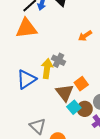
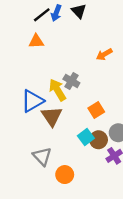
orange triangle: (26, 28) -> (36, 41), size x0.6
yellow arrow: (47, 69) -> (57, 90), turned -42
brown triangle: (65, 93) -> (52, 116), moved

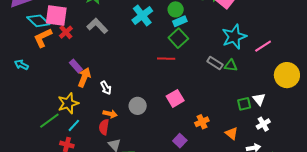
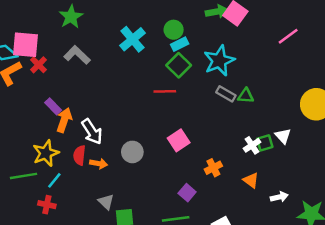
cyan star: (234, 37) -> (219, 61), moved
pink line: (263, 46) -> (288, 36), moved
white arrow: (106, 88) -> (92, 132), size x1.5
green line: (49, 121) -> (23, 176), turned 30
white cross: (263, 124) -> (252, 145), moved
red semicircle: (104, 127) -> (79, 155), moved

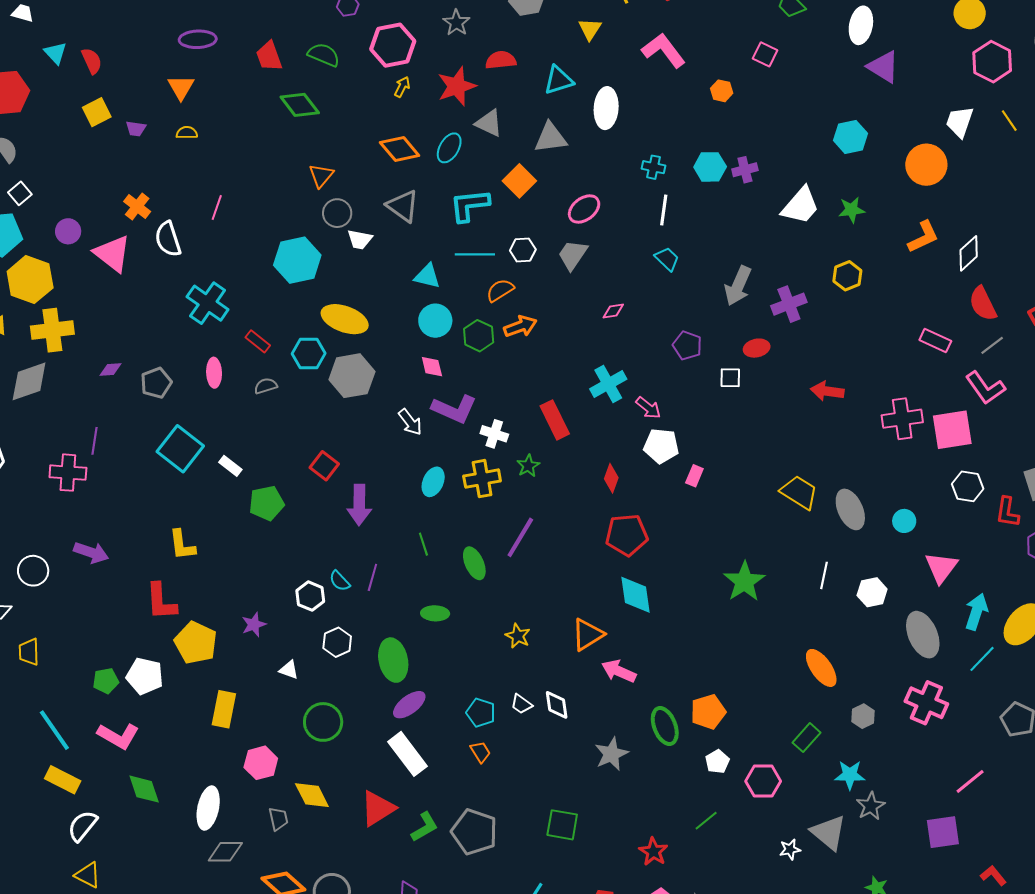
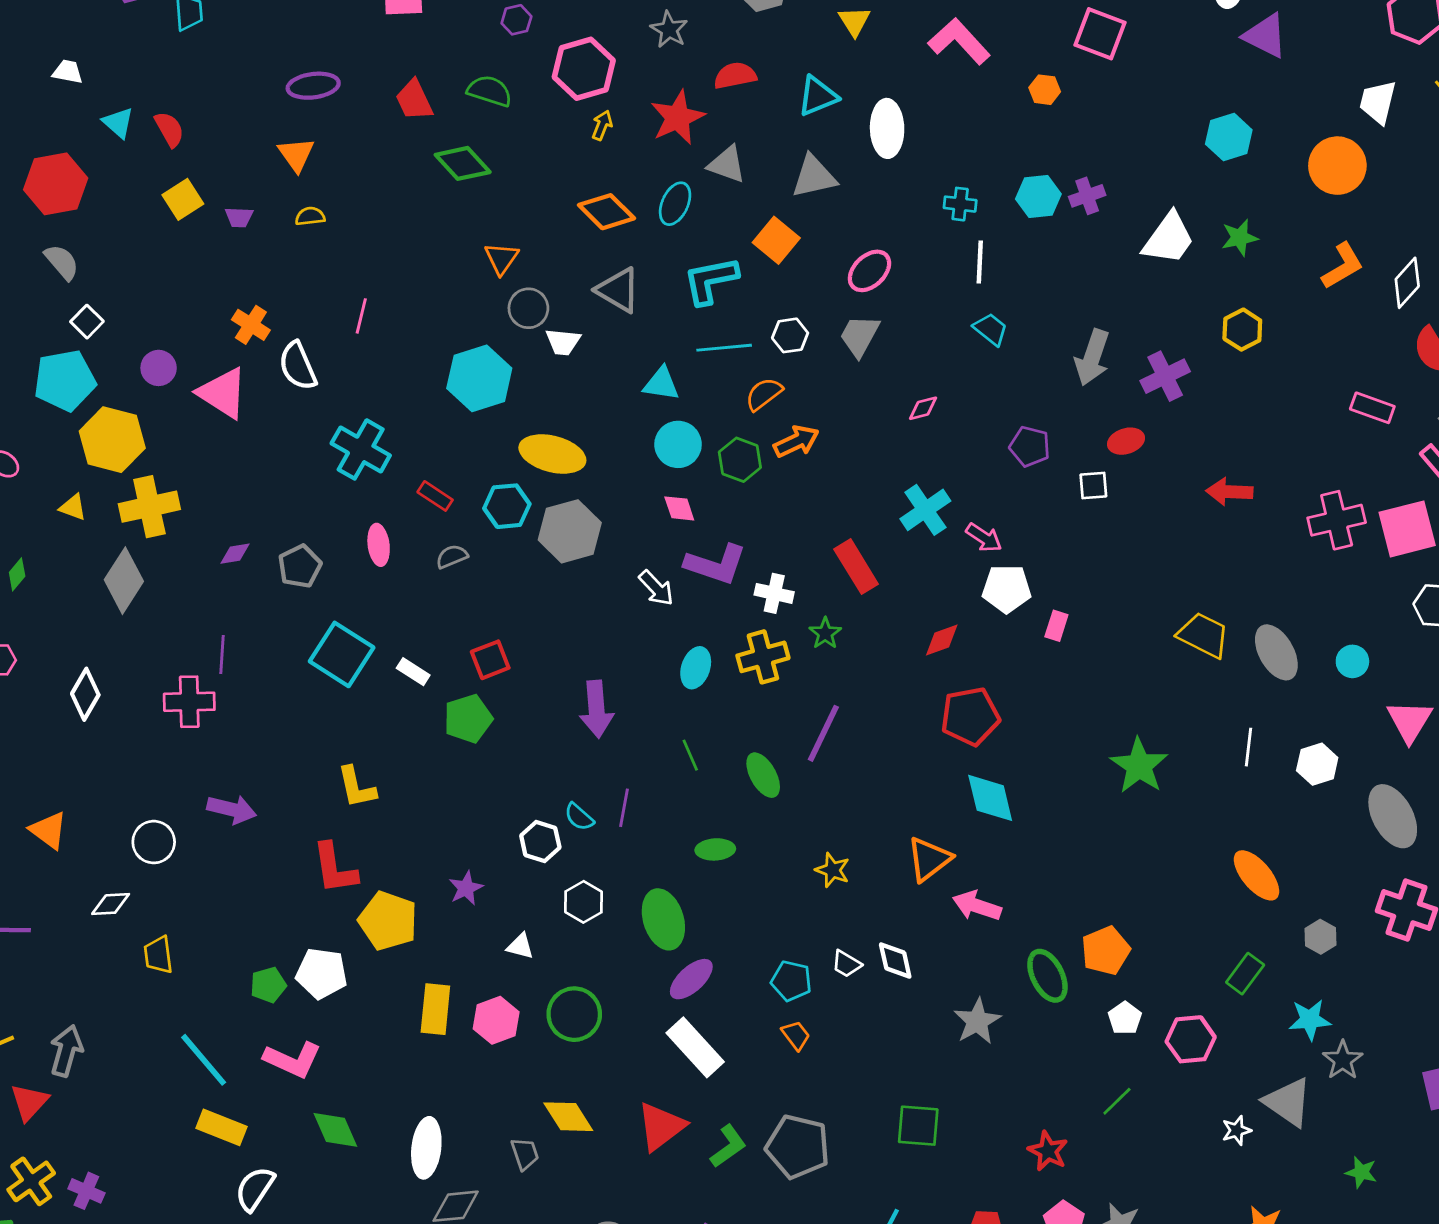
pink square: (765, 54) -> (1100, 34), size x1.5
gray diamond: (29, 381) -> (124, 581), turned -33
red square: (324, 466) -> (490, 660), moved, turned 36
red diamond: (611, 478) -> (942, 640), turned 56
pink hexagon: (261, 763) -> (496, 1020), moved

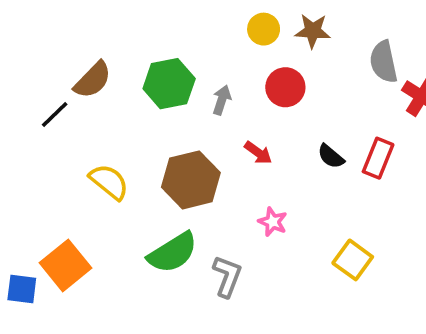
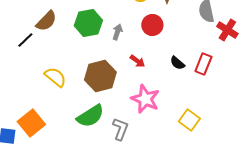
pink star: (273, 222) -> (145, 99), size x1.8

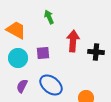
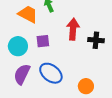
orange trapezoid: (16, 30) -> (28, 14), moved
purple semicircle: (22, 86) -> (22, 74), size x1.5

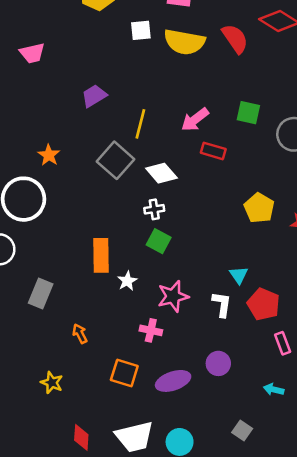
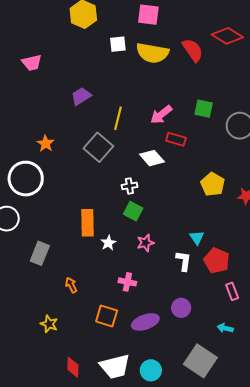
white diamond: (161, 173) -> (152, 158), moved
pink star: (173, 296) -> (145, 243), moved, size x0.7
gray square: (242, 431) -> (200, 361), size x2.0

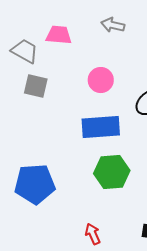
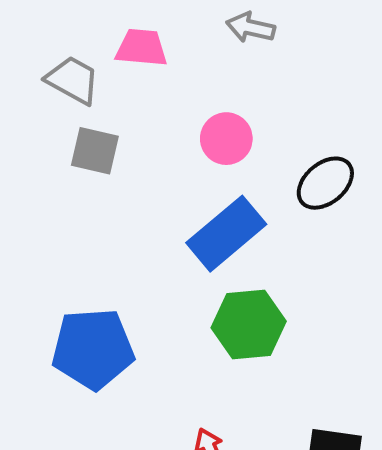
blue rectangle: (101, 127) -> (226, 234), turned -36

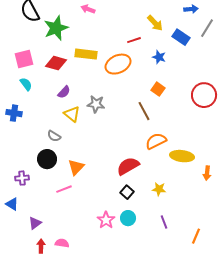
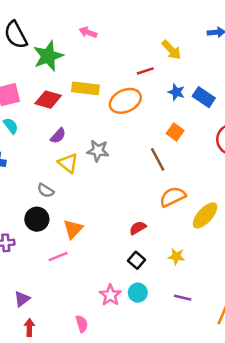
blue rectangle: (181, 37) -> (204, 97), moved
yellow ellipse: (182, 156) -> (205, 215), turned -55
red semicircle: (128, 166) -> (138, 228), size x0.6
purple line: (164, 222) -> (183, 298), turned -56
pink semicircle: (62, 243) -> (82, 324), moved, turned 64

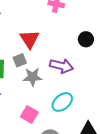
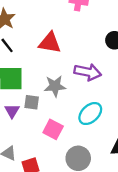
red triangle: (30, 39) -> (50, 43), turned -45
gray square: (20, 60) -> (32, 102), moved, turned 32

Task instructions:
Find the line with "white arrow: (106, 88)" in the entries above. Set down exactly every line from it up to and including the line with "gray square: (242, 431)", images excluded.

Finished exercise:
white arrow: (106, 88) -> (92, 132), size x1.5
green line: (49, 121) -> (23, 176), turned 30
white cross: (263, 124) -> (252, 145), moved
red semicircle: (104, 127) -> (79, 155), moved

pink square: (765, 54) -> (1100, 34), size x1.5
gray diamond: (29, 381) -> (124, 581), turned -33
red square: (324, 466) -> (490, 660), moved, turned 36
red diamond: (611, 478) -> (942, 640), turned 56
pink hexagon: (261, 763) -> (496, 1020), moved

pink star: (273, 222) -> (145, 99), size x1.8

orange trapezoid: (16, 30) -> (28, 14), moved
purple semicircle: (22, 86) -> (22, 74), size x1.5

white diamond: (161, 173) -> (152, 158), moved
pink star: (173, 296) -> (145, 243), moved, size x0.7
gray square: (242, 431) -> (200, 361), size x2.0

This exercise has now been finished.